> WORK REQUEST:
Retype the entries below exactly, and keep every picture out of your version.

> EXERCISE DATA:
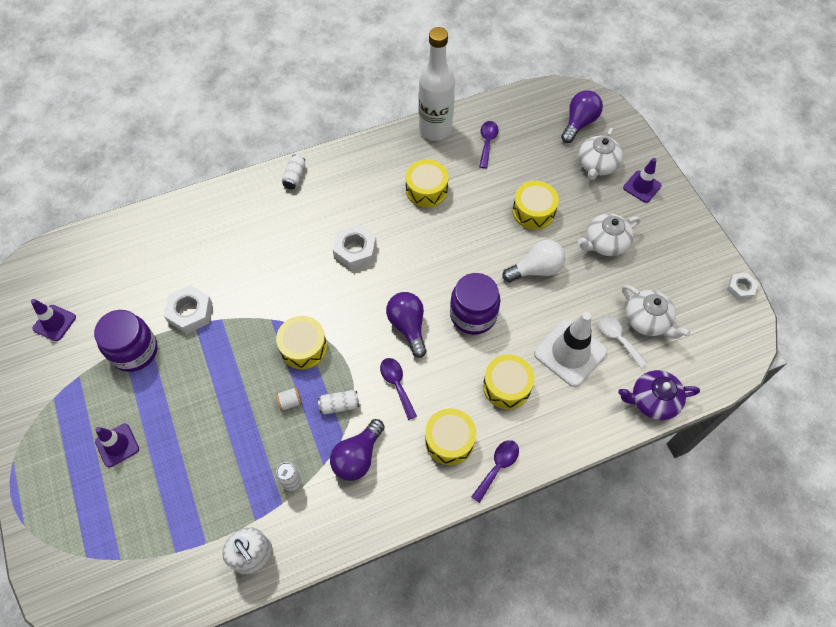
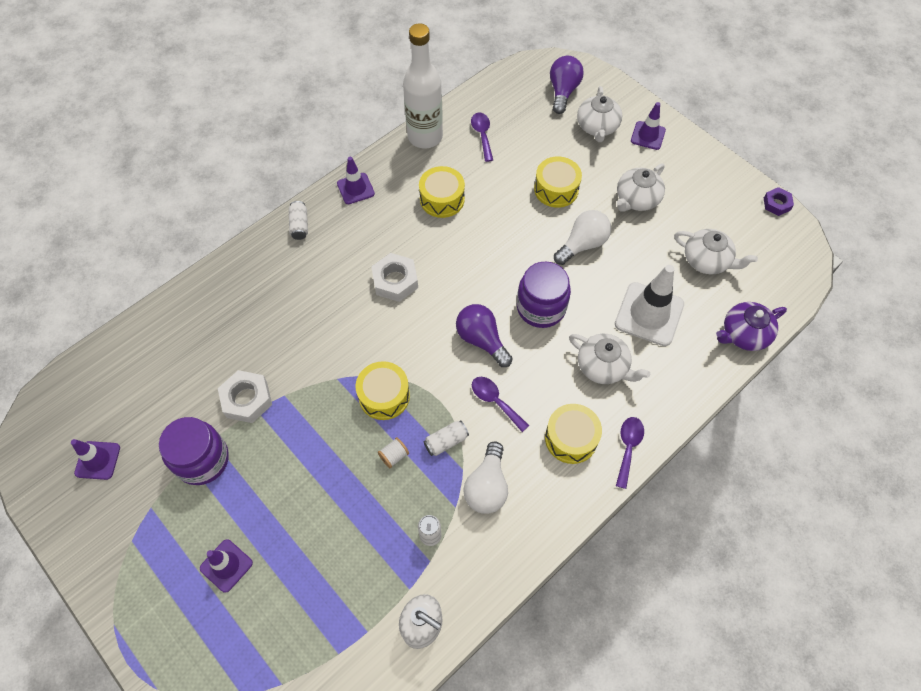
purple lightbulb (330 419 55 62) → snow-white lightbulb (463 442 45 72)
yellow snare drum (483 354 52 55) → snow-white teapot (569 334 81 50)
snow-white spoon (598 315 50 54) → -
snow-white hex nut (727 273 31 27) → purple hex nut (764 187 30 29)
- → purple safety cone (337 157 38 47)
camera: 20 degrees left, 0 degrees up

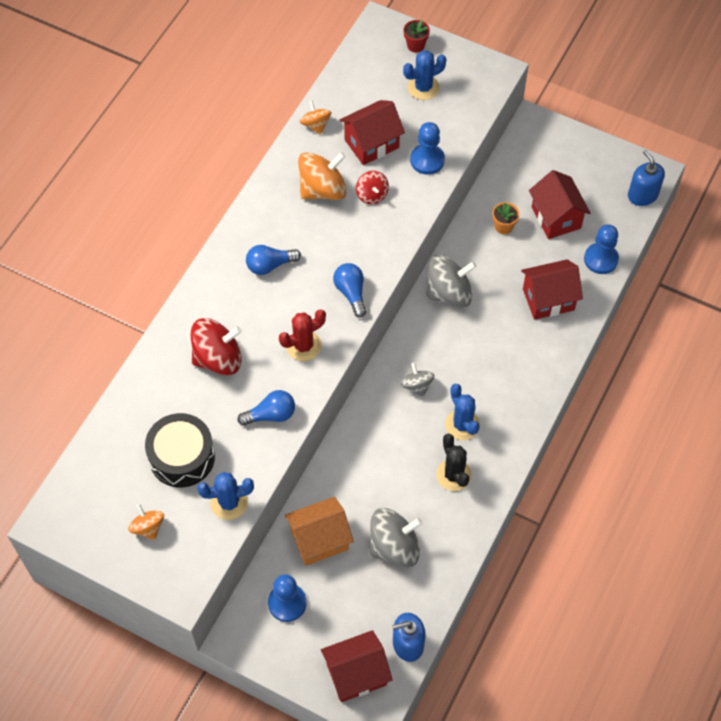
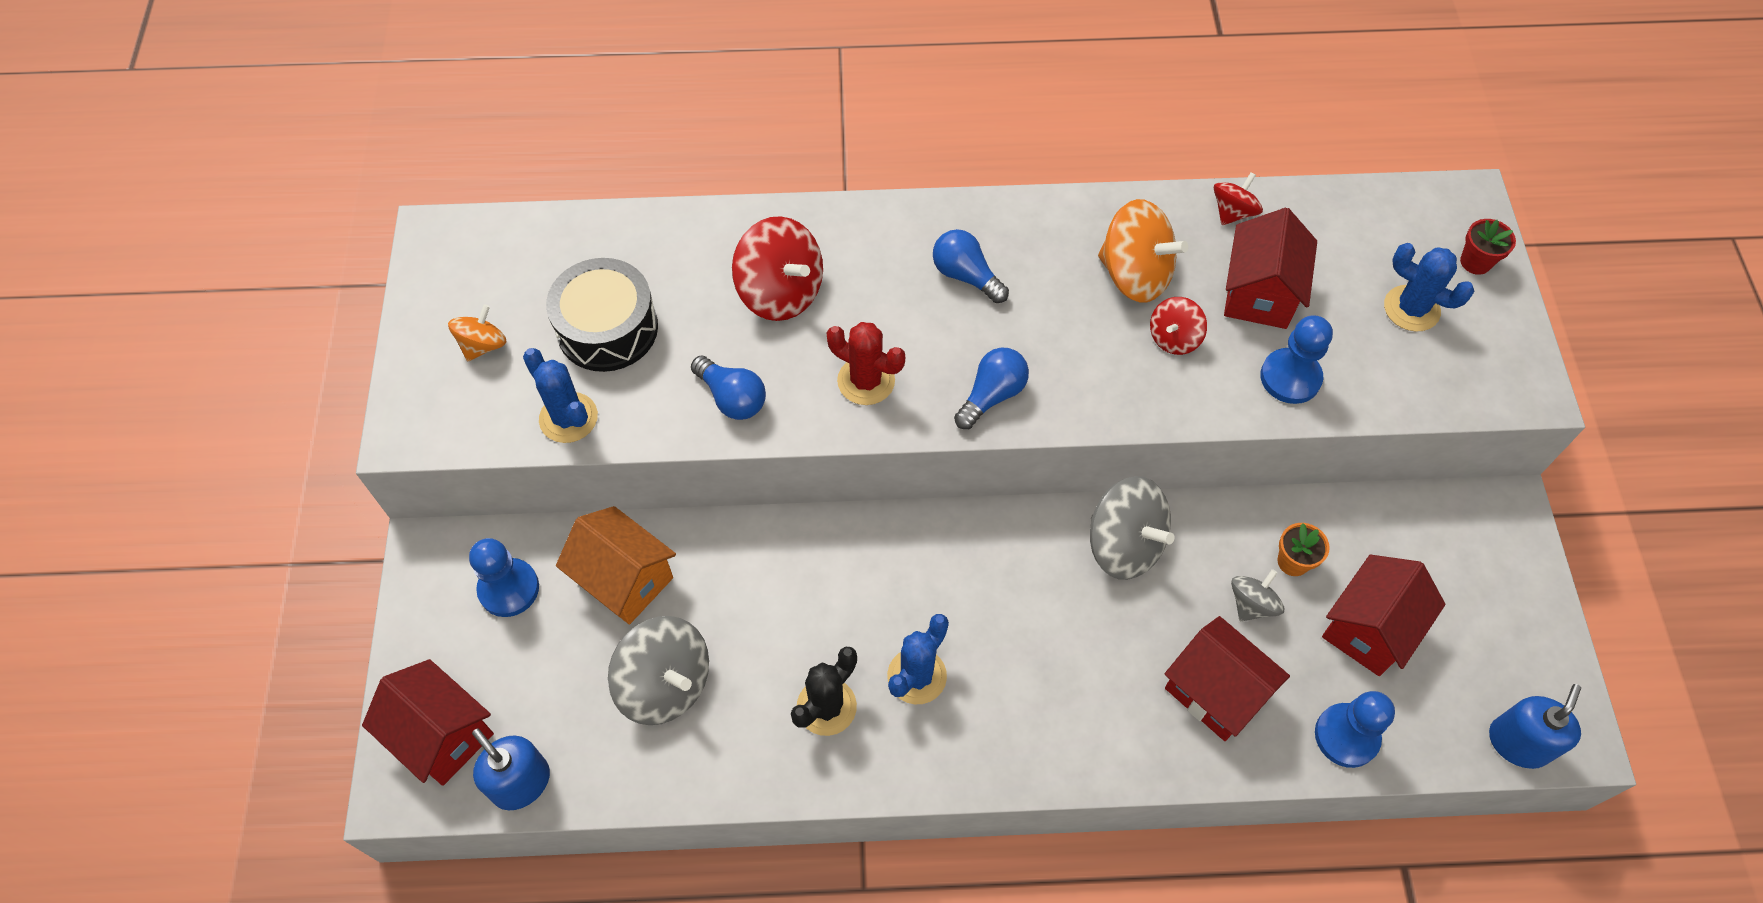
orange whirligig (300 100 31 35) → crimson whirligig (1214 172 49 53)
crimson toy house (339 100 66 65) → crimson toy house (1224 208 93 121), 75 degrees clockwise
gray whirligig (401 363 34 34) → gray whirligig (1231 569 54 53), shifted
camera: 60 degrees right, 0 degrees up

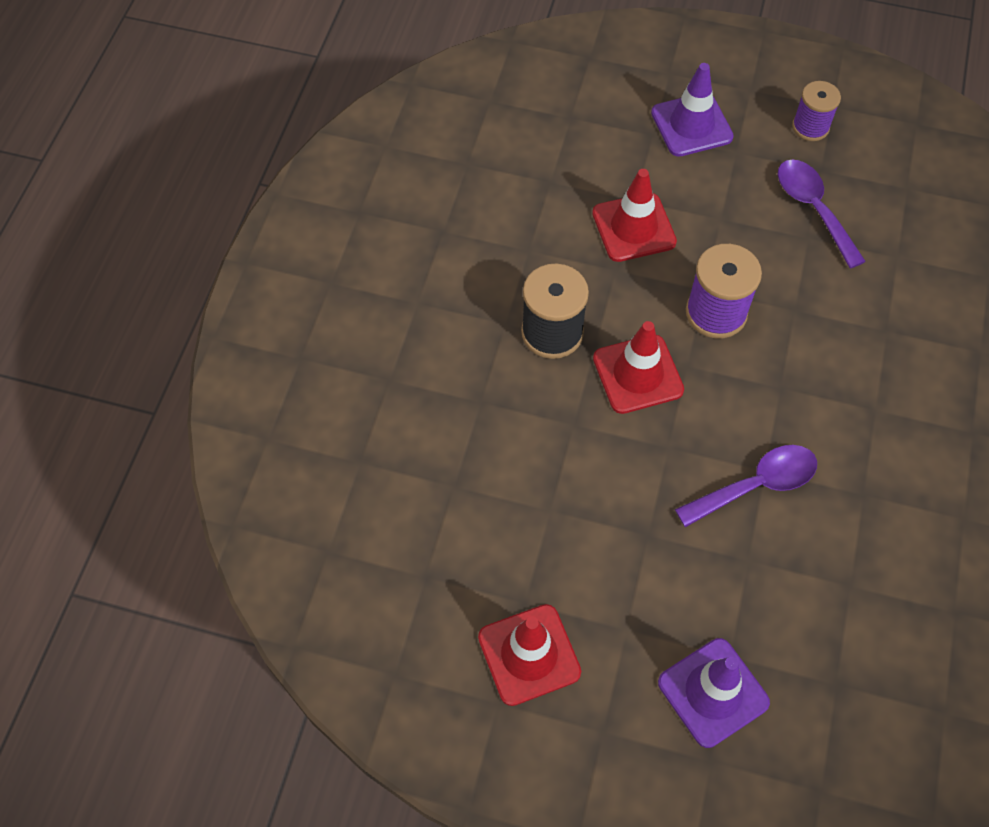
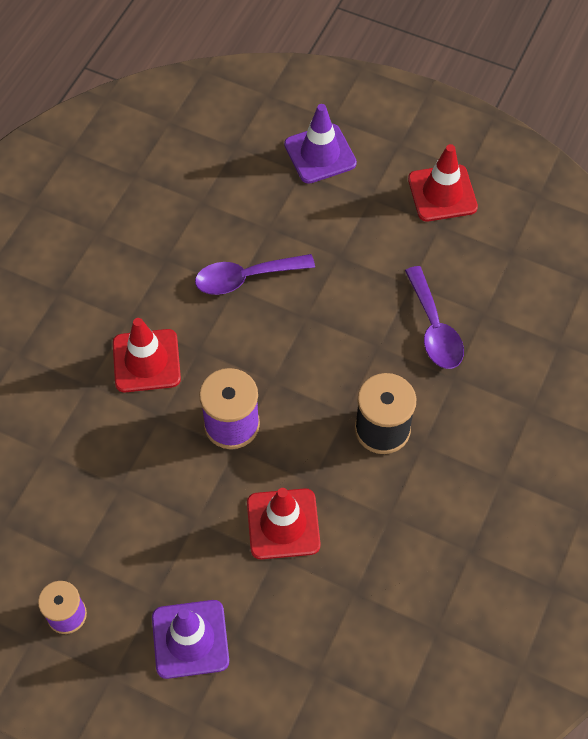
crimson safety cone (593 321 91 93) → crimson safety cone (113 318 68 74), shifted
purple spoon (778 159 88 110) → purple spoon (405 266 59 103), shifted
camera: 170 degrees left, 0 degrees up

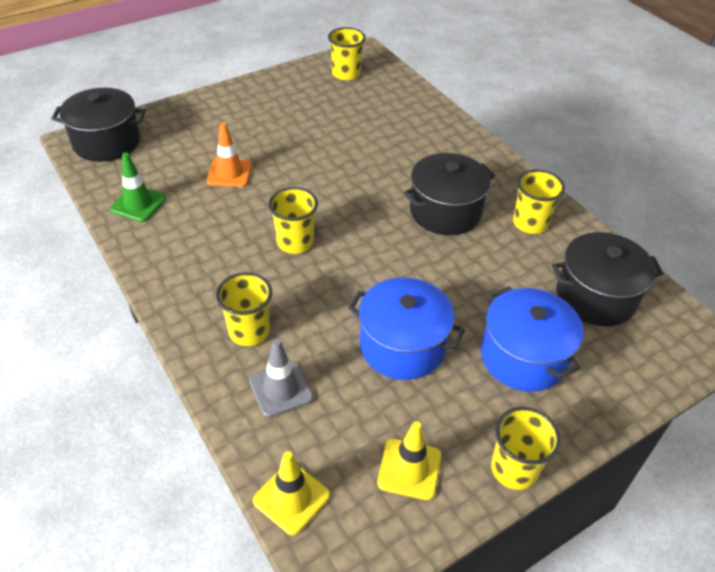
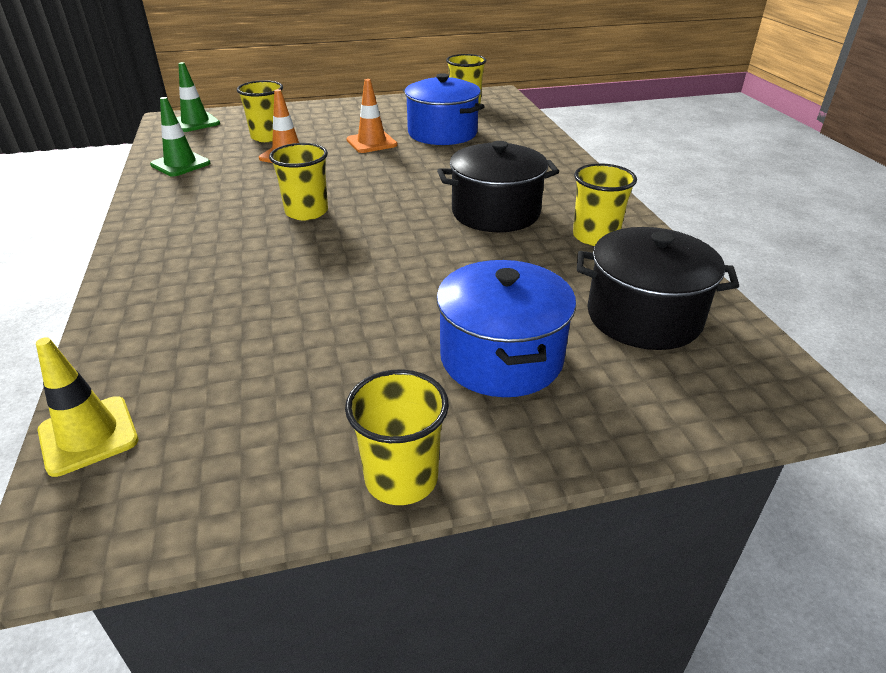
ebony cooking pot (51 88 95 74) → green safety cone (176 62 44 70)
yellow cup (216 272 56 74) → yellow cup (237 80 46 62), shifted
gray safety cone (249 339 64 78) → -
cobalt cooking pot (348 277 117 103) → cobalt cooking pot (403 73 82 72), shifted
yellow safety cone (377 421 65 79) → -
- → orange safety cone (346 79 52 74)
camera: 20 degrees right, 10 degrees down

> TASK SOLUTION:
purple lightbulb (330 419 55 62) → snow-white lightbulb (463 442 45 72)
yellow snare drum (483 354 52 55) → snow-white teapot (569 334 81 50)
snow-white spoon (598 315 50 54) → -
snow-white hex nut (727 273 31 27) → purple hex nut (764 187 30 29)
- → purple safety cone (337 157 38 47)
camera: 20 degrees left, 0 degrees up

orange whirligig (300 100 31 35) → crimson whirligig (1214 172 49 53)
crimson toy house (339 100 66 65) → crimson toy house (1224 208 93 121), 75 degrees clockwise
gray whirligig (401 363 34 34) → gray whirligig (1231 569 54 53), shifted
camera: 60 degrees right, 0 degrees up

crimson safety cone (593 321 91 93) → crimson safety cone (113 318 68 74), shifted
purple spoon (778 159 88 110) → purple spoon (405 266 59 103), shifted
camera: 170 degrees left, 0 degrees up

ebony cooking pot (51 88 95 74) → green safety cone (176 62 44 70)
yellow cup (216 272 56 74) → yellow cup (237 80 46 62), shifted
gray safety cone (249 339 64 78) → -
cobalt cooking pot (348 277 117 103) → cobalt cooking pot (403 73 82 72), shifted
yellow safety cone (377 421 65 79) → -
- → orange safety cone (346 79 52 74)
camera: 20 degrees right, 10 degrees down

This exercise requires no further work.